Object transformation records

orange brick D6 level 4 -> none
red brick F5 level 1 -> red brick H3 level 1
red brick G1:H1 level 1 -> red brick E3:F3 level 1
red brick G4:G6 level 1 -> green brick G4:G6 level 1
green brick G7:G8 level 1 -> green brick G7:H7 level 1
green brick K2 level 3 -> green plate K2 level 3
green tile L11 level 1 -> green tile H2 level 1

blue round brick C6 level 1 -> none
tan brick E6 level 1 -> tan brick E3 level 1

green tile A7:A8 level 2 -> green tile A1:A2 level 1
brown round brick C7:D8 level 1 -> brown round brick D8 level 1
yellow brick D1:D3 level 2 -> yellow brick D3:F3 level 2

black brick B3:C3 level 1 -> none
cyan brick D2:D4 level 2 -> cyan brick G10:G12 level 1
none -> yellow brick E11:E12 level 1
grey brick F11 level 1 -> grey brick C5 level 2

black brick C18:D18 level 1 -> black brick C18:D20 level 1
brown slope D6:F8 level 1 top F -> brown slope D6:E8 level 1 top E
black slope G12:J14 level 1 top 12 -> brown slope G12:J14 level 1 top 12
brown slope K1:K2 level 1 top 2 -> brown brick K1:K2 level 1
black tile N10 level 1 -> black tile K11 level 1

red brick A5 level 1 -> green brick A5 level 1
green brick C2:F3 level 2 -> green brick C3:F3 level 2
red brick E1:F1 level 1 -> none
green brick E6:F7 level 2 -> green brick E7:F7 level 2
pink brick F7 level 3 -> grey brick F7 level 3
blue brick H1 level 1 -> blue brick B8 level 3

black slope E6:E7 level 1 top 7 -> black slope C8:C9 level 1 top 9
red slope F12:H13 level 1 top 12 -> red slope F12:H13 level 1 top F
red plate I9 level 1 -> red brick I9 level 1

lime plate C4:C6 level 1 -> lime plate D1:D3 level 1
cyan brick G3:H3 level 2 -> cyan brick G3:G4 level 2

REQUIRED ACTION: Each record above should be output again exactly.

RESPONSE TO THIS TASK:
orange brick D6 level 4 -> none
red brick F5 level 1 -> red brick H3 level 1
red brick G1:H1 level 1 -> red brick E3:F3 level 1
red brick G4:G6 level 1 -> green brick G4:G6 level 1
green brick G7:G8 level 1 -> green brick G7:H7 level 1
green brick K2 level 3 -> green plate K2 level 3
green tile L11 level 1 -> green tile H2 level 1

blue round brick C6 level 1 -> none
tan brick E6 level 1 -> tan brick E3 level 1

green tile A7:A8 level 2 -> green tile A1:A2 level 1
brown round brick C7:D8 level 1 -> brown round brick D8 level 1
yellow brick D1:D3 level 2 -> yellow brick D3:F3 level 2

black brick B3:C3 level 1 -> none
cyan brick D2:D4 level 2 -> cyan brick G10:G12 level 1
none -> yellow brick E11:E12 level 1
grey brick F11 level 1 -> grey brick C5 level 2

black brick C18:D18 level 1 -> black brick C18:D20 level 1
brown slope D6:F8 level 1 top F -> brown slope D6:E8 level 1 top E
black slope G12:J14 level 1 top 12 -> brown slope G12:J14 level 1 top 12
brown slope K1:K2 level 1 top 2 -> brown brick K1:K2 level 1
black tile N10 level 1 -> black tile K11 level 1

red brick A5 level 1 -> green brick A5 level 1
green brick C2:F3 level 2 -> green brick C3:F3 level 2
red brick E1:F1 level 1 -> none
green brick E6:F7 level 2 -> green brick E7:F7 level 2
pink brick F7 level 3 -> grey brick F7 level 3
blue brick H1 level 1 -> blue brick B8 level 3

black slope E6:E7 level 1 top 7 -> black slope C8:C9 level 1 top 9
red slope F12:H13 level 1 top 12 -> red slope F12:H13 level 1 top F
red plate I9 level 1 -> red brick I9 level 1

lime plate C4:C6 level 1 -> lime plate D1:D3 level 1
cyan brick G3:H3 level 2 -> cyan brick G3:G4 level 2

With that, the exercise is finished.